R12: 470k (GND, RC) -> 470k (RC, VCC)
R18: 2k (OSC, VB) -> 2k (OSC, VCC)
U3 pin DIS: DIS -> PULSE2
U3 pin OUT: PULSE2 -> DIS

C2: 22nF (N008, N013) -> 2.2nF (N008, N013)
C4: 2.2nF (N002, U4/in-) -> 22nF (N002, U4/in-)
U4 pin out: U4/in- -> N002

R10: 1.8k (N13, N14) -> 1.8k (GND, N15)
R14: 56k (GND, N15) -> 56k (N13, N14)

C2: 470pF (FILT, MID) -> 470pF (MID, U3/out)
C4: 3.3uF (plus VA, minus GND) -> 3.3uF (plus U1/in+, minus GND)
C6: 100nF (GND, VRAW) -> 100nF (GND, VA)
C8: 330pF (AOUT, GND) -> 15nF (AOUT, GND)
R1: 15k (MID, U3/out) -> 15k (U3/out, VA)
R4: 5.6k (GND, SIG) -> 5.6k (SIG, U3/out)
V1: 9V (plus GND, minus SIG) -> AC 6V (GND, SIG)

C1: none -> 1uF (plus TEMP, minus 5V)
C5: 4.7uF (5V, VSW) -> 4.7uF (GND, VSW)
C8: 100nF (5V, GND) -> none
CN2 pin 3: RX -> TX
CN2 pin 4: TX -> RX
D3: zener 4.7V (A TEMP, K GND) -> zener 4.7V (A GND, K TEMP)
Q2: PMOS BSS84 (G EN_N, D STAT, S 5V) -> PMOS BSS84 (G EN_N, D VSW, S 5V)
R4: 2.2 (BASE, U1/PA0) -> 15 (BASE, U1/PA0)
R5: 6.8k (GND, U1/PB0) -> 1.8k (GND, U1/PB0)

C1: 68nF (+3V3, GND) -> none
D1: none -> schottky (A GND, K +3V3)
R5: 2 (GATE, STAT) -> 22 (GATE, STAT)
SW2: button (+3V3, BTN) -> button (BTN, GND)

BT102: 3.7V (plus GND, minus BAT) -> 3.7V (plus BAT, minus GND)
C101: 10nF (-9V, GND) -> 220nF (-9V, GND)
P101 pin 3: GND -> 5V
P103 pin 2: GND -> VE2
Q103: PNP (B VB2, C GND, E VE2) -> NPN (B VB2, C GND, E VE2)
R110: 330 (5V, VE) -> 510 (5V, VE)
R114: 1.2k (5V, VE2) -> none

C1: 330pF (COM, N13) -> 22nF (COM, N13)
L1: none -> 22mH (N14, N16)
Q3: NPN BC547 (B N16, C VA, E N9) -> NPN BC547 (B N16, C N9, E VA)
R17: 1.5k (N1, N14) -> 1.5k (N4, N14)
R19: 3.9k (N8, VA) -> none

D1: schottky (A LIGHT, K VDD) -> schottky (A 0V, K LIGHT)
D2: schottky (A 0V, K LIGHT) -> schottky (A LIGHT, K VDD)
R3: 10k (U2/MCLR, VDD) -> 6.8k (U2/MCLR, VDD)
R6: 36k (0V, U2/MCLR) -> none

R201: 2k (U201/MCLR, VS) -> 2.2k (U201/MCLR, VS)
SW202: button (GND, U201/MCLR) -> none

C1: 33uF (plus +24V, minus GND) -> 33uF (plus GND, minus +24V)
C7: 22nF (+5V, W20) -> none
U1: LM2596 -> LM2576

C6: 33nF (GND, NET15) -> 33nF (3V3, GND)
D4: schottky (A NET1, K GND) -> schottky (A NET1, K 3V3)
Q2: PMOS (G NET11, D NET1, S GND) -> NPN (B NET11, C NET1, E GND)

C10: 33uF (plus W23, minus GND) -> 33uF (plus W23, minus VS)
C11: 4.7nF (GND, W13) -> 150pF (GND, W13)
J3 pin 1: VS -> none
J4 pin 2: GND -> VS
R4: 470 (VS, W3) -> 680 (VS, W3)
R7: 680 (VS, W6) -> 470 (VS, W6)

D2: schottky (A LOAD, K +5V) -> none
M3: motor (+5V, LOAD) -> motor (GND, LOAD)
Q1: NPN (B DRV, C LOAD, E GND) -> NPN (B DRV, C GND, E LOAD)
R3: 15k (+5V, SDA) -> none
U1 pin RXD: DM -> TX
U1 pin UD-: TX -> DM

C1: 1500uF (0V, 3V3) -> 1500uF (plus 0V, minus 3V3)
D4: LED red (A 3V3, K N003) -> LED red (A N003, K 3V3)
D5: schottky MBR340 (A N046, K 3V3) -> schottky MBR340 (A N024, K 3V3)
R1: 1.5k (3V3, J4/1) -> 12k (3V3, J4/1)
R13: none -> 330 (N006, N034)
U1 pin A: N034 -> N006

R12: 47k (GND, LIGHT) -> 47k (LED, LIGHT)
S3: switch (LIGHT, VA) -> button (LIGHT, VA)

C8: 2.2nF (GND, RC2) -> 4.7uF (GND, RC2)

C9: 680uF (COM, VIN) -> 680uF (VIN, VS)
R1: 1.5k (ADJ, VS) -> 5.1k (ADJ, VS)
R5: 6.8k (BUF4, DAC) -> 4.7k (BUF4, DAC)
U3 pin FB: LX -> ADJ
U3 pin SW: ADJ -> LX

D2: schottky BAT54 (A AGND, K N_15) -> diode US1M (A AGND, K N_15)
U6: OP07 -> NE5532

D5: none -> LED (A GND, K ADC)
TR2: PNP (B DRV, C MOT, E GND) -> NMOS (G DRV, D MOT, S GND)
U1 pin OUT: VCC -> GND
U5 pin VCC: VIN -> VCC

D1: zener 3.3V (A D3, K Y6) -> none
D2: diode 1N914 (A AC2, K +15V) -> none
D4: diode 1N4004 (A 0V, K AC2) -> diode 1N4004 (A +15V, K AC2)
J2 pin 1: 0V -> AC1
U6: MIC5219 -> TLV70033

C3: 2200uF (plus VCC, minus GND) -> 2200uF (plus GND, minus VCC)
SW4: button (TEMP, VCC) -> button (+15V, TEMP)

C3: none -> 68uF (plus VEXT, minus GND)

========

**PROBLEM DETAILS**: Using the records, work out how many lines include "LIGHT", and reply with that number alone.

**COMPLETED TASK**: 4